▶ [Required action] Lines with the word "purple" in them are the ones to copy from the records.

▶ [Extracted information]
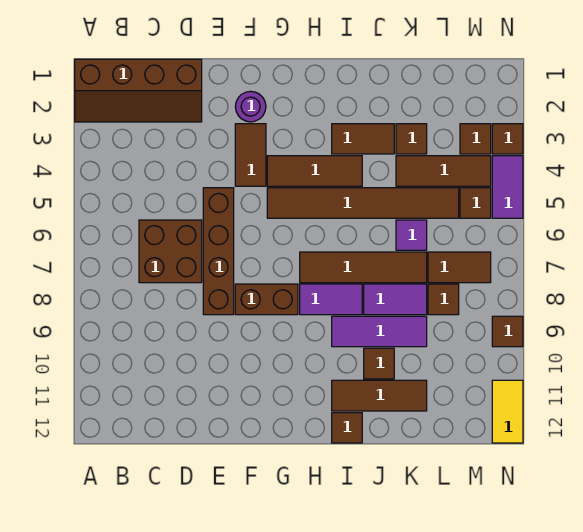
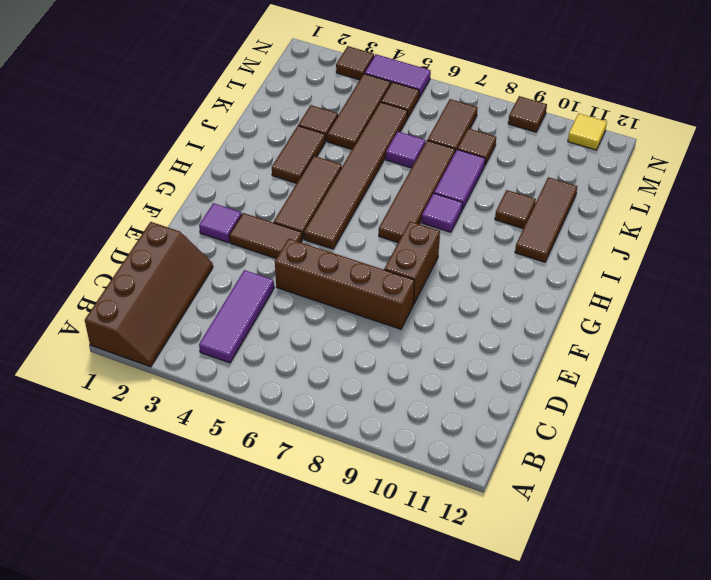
brown brick C6:D7 level 1 -> none
purple round brick F2 level 1 -> purple tile F2 level 1
purple tile H8:I8 level 1 -> purple tile I8 level 1
purple tile I9:K9 level 1 -> purple tile B4:D4 level 1
brown tile I12 level 1 -> none
brown tile M3 level 1 -> none
yellow tile N11:N12 level 1 -> yellow tile N11 level 1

▶ [The completed task]
purple round brick F2 level 1 -> purple tile F2 level 1
purple tile H8:I8 level 1 -> purple tile I8 level 1
purple tile I9:K9 level 1 -> purple tile B4:D4 level 1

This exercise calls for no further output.